Copy every line of the listing below character for character, leaving out the pictures.

+++

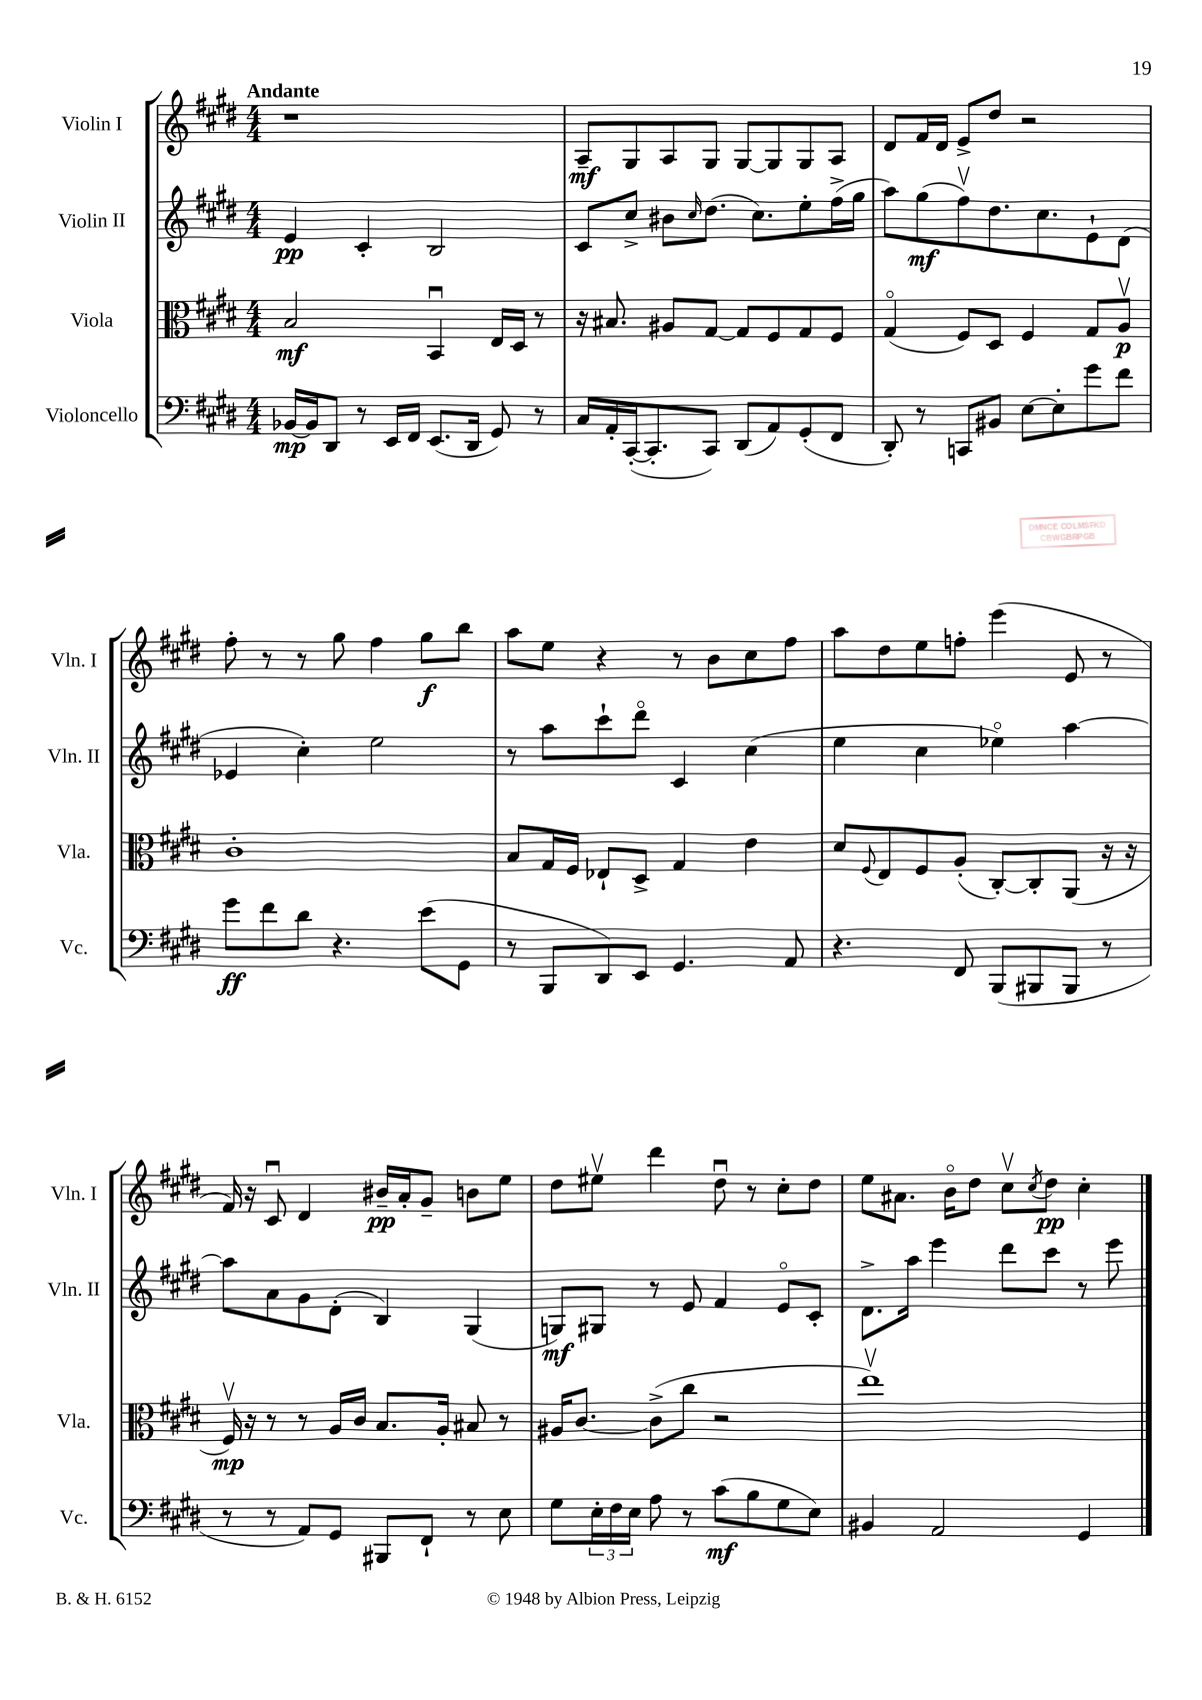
<<
\new StaffGroup <<
\new Staff = "s0" \with { instrumentName = "Violin I" shortInstrumentName = "Vln. I" } {
    \clef treble \key e \major \numericTimeSignature \time 4/4 \tempo "Andante"
    r1 |
    a8--\mf gis8 a8 gis8 gis8~ gis8 gis8 a8 |
    dis'8 fis'16 dis'16 e'8-> dis''8 r2 |
    fis''8-. r8 r8 gis''8 fis''4 gis''8\f b''8 |
    a''8 e''8 r4 r8 b'8 cis''8 fis''8 |
    a''8 dis''8 e''8 f''8-. e'''4( e'8 r8 |
    fis'16) r16 cis'8\downbow dis'4 bis'16--\pp a'16-. gis'8-- b'8 e''8 |
    dis''8 eis''8\upbow dis'''4 dis''8\downbow r8 cis''8-. dis''8 |
    e''8 ais'8. b'16\flageolet dis''8 cis''8\upbow \acciaccatura { cis''8 } dis''8\pp cis''4-. \bar "|." |
}
\new Staff = "s1" \with { instrumentName = "Violin II" shortInstrumentName = "Vln. II" } {
    \clef treble \key e \major \numericTimeSignature \time 4/4
    e'4\pp cis'4-. b2 |
    cis'8 cis''8-> bis'8 \grace { cis''16 } dis''8.( cis''8.) e''8-. fis''16->( gis''16 |
    a''8) gis''8\mf( fis''8\upbow) dis''8. cis''8. e'8-! dis'8( |
    ees'4 cis''4-.) e''2 |
    r8 a''8 cis'''8-! dis'''8\flageolet cis'4 cis''4( |
    e''4 cis''4 ees''4\flageolet) a''4~ |
    a''8 a'8 gis'8 dis'8-.( b4) gis4( |
    g8\mf) gis8 r8 e'8 fis'4 e'8\flageolet cis'8-. |
    dis'8.-> a''16 e'''4 dis'''8 cis'''8 r8 e'''8 \bar "|." |
}
\new Staff = "s2" \with { instrumentName = "Viola" shortInstrumentName = "Vla." } {
    \clef alto \key e \major \numericTimeSignature \time 4/4
    b2\mf b,4\downbow e16 dis16 r8 |
    r16 bis8. ais8 gis8~ gis8 fis8 gis8 fis8 |
    gis4\flageolet( fis8) dis8 fis4 gis8 a8\upbow\p |
    cis'1-. |
    b8 gis16 fis16 ees8-! dis8-> gis4 e'4 |
    dis'8 \appoggiatura { fis8 } e8 fis8 a8-.( cis8~-.) cis8-. a,8( r16 r16 |
    fis16\upbow\mp) r16 r8 r8 a16 cis'16 b8. a16-. bis8 r8 |
    ais16 cis'8.~ cis'8->( cis''8 r2 |
    e''1\upbow) \bar "|." |
}
\new Staff = "s3" \with { instrumentName = "Violoncello" shortInstrumentName = "Vc." } {
    \clef bass \key e \major \numericTimeSignature \time 4/4
    bes,16~\mp bes,16 dis,8 r8 e,16 fis,16 e,8.( dis,16 gis,8) r8 |
    cis16 a,16-. cis,16~-.( cis,8.-. cis,8) dis,8( a,8) gis,8-.( fis,8 |
    dis,8-.) r8 c,8 bis,8 e8~ e8-. gis'8 fis'8 |
    gis'8\ff fis'8 dis'8 r4. e'8( gis,8 |
    r8 b,,8 dis,8) e,8 gis,4. a,8 |
    r4. fis,8 b,,8( bis,,8 bis,,8 r8 |
    r8 r8 a,8) gis,8 bis,,8 fis,8-! r8 e8 |
    gis8 \tuplet 3/2 { e16-. fis16 e16 } a8 r8 cis'8\mf( b8 gis8 e8) |
    bis,4 a,2 gis,4 \bar "|." |
}
>>
>>
\layout { \context { \Score \remove "Bar_number_engraver" } }
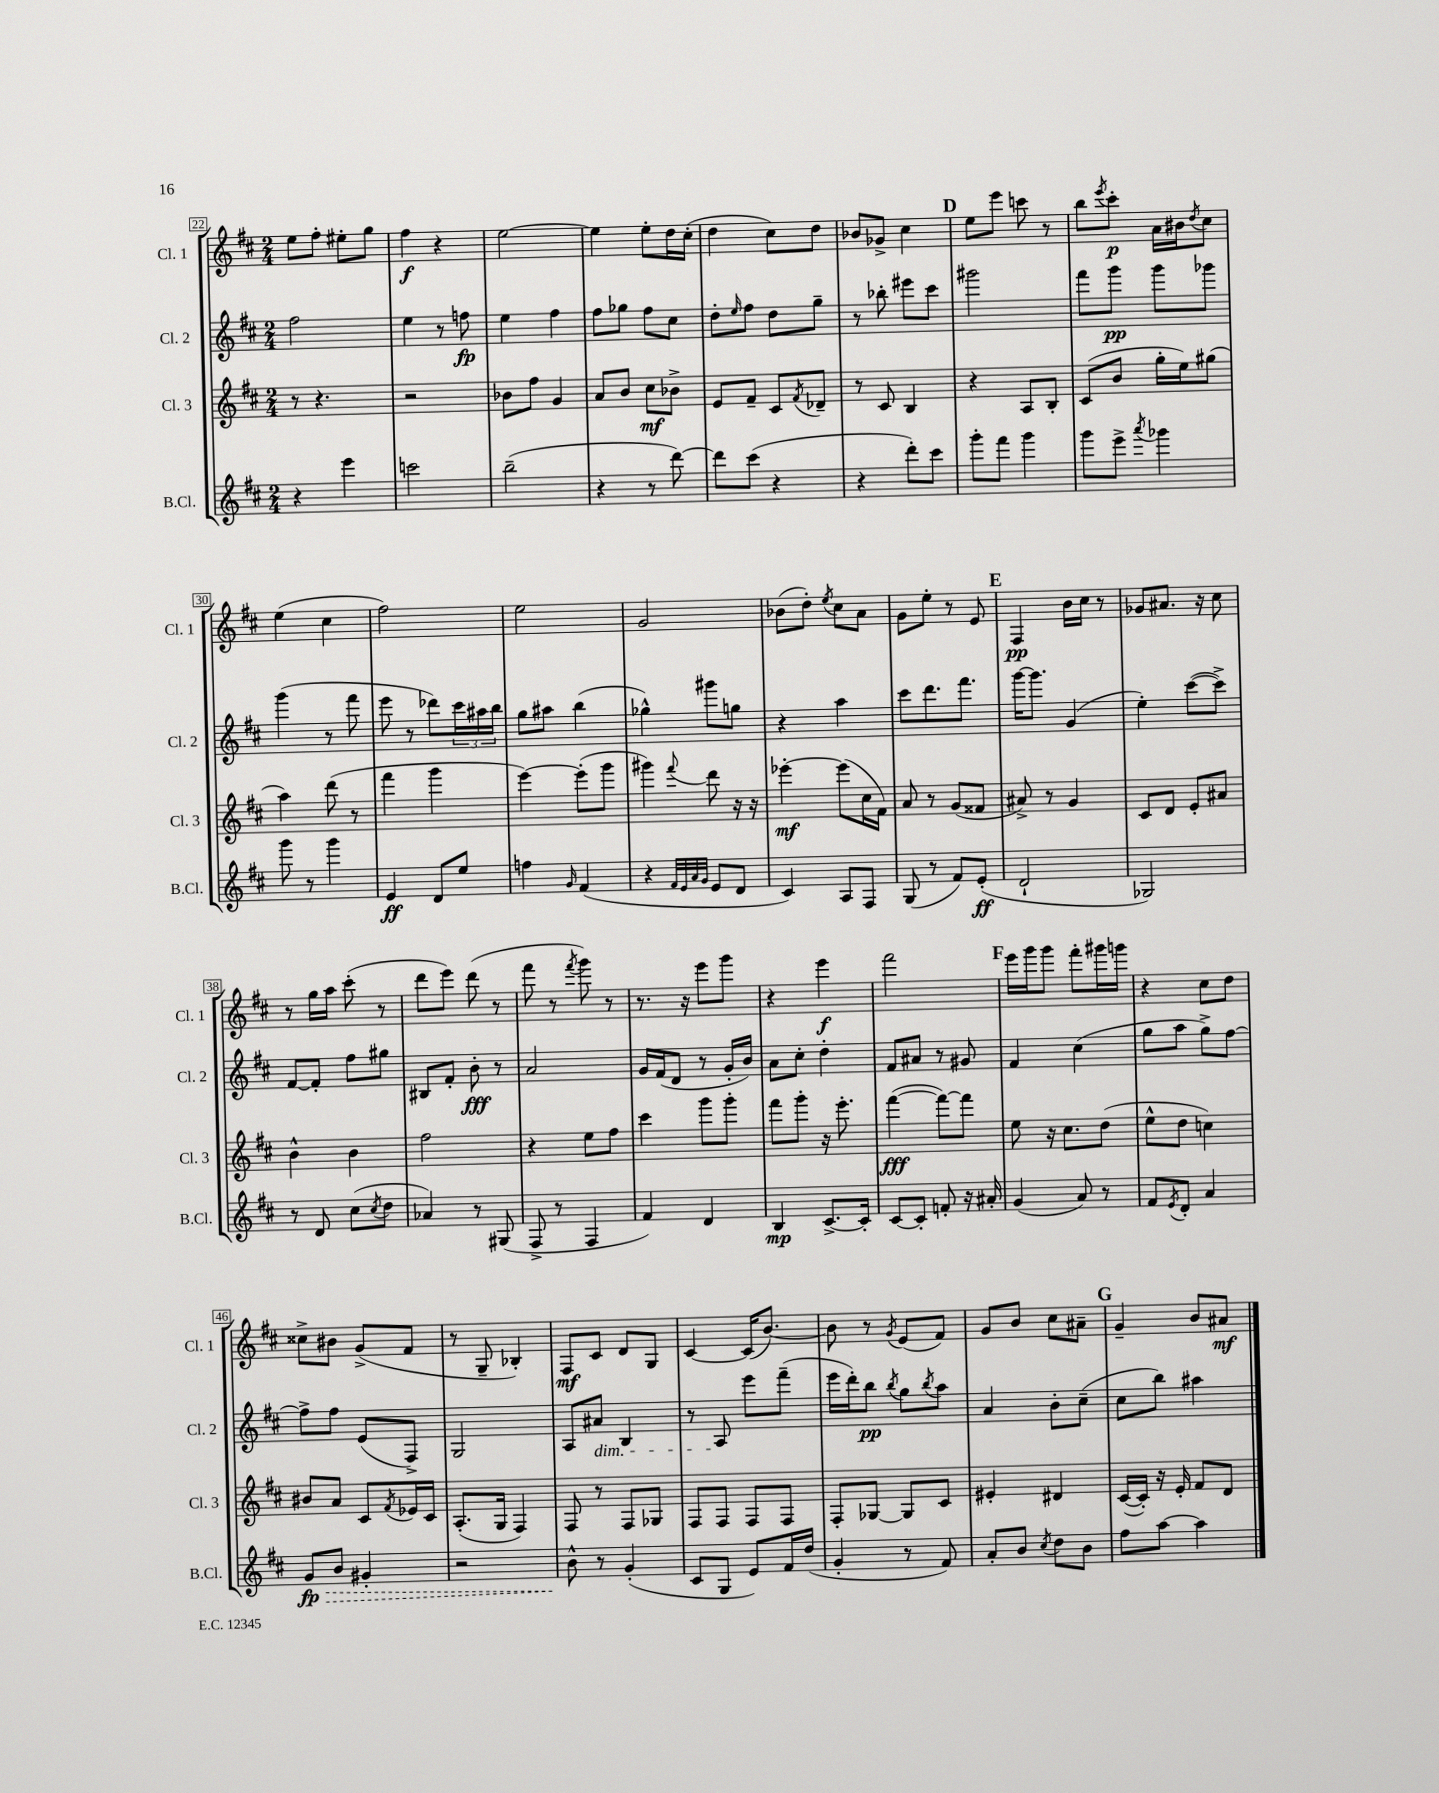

+++

Correct response:
<<
\new StaffGroup <<
\new Staff = "s0" \with { instrumentName = "Violin I" shortInstrumentName = "Vln. I" } {
    \clef treble \key e \major \numericTimeSignature \time 4/4 \tempo "Andante"
    r1 |
    a8--\mf gis8 a8 gis8 gis8~ gis8 gis8 a8 |
    dis'8 fis'16 dis'16 e'8-> dis''8 r2 |
    fis''8-. r8 r8 gis''8 fis''4 gis''8\f b''8 |
    a''8 e''8 r4 r8 b'8 cis''8 fis''8 |
    a''8 dis''8 e''8 f''8-. e'''4( e'8 r8 |
    fis'16) r16 cis'8\downbow dis'4 bis'16--\pp a'16-. gis'8-- b'8 e''8 |
    dis''8 eis''8\upbow dis'''4 dis''8\downbow r8 cis''8-. dis''8 |
    e''8 ais'8. b'16\flageolet dis''8 cis''8\upbow \acciaccatura { cis''8 } dis''8\pp cis''4-. \bar "|." |
}
\new Staff = "s1" \with { instrumentName = "Violin II" shortInstrumentName = "Vln. II" } {
    \clef treble \key e \major \numericTimeSignature \time 4/4
    e'4\pp cis'4-. b2 |
    cis'8 cis''8-> bis'8 \grace { cis''16 } dis''8.( cis''8.) e''8-. fis''16->( gis''16 |
    a''8) gis''8\mf( fis''8\upbow) dis''8. cis''8. e'8-! dis'8( |
    ees'4 cis''4-.) e''2 |
    r8 a''8 cis'''8-! dis'''8\flageolet cis'4 cis''4( |
    e''4 cis''4 ees''4\flageolet) a''4~ |
    a''8 a'8 gis'8 dis'8-.( b4) gis4( |
    g8\mf) gis8 r8 e'8 fis'4 e'8\flageolet cis'8-. |
    dis'8.-> a''16 e'''4 dis'''8 cis'''8 r8 e'''8 \bar "|." |
}
\new Staff = "s2" \with { instrumentName = "Viola" shortInstrumentName = "Vla." } {
    \clef alto \key e \major \numericTimeSignature \time 4/4
    b2\mf b,4\downbow e16 dis16 r8 |
    r16 bis8. ais8 gis8~ gis8 fis8 gis8 fis8 |
    gis4\flageolet( fis8) dis8 fis4 gis8 a8\upbow\p |
    cis'1-. |
    b8 gis16 fis16 ees8-! dis8-> gis4 e'4 |
    dis'8 \appoggiatura { fis8 } e8 fis8 a8-.( cis8~-.) cis8-. a,8( r16 r16 |
    fis16\upbow\mp) r16 r8 r8 a16 cis'16 b8. a16-. bis8 r8 |
    ais16 cis'8.~ cis'8->( cis''8 r2 |
    e''1\upbow) \bar "|." |
}
\new Staff = "s3" \with { instrumentName = "Violoncello" shortInstrumentName = "Vc." } {
    \clef bass \key e \major \numericTimeSignature \time 4/4
    bes,16~\mp bes,16 dis,8 r8 e,16 fis,16 e,8.( dis,16 gis,8) r8 |
    cis16 a,16-. cis,16~-.( cis,8.-. cis,8) dis,8( a,8) gis,8-.( fis,8 |
    dis,8-.) r8 c,8 bis,8 e8~ e8-. gis'8 fis'8 |
    gis'8\ff fis'8 dis'8 r4. e'8( gis,8 |
    r8 b,,8 dis,8) e,8 gis,4. a,8 |
    r4. fis,8 b,,8( bis,,8 bis,,8 r8 |
    r8 r8 a,8) gis,8 bis,,8 fis,8-! r8 e8 |
    gis8 \tuplet 3/2 { e16-. fis16 e16 } a8 r8 cis'8\mf( b8 gis8 e8) |
    bis,4 a,2 gis,4 \bar "|." |
}
>>
>>
\layout { \context { \Score \remove "Bar_number_engraver" } }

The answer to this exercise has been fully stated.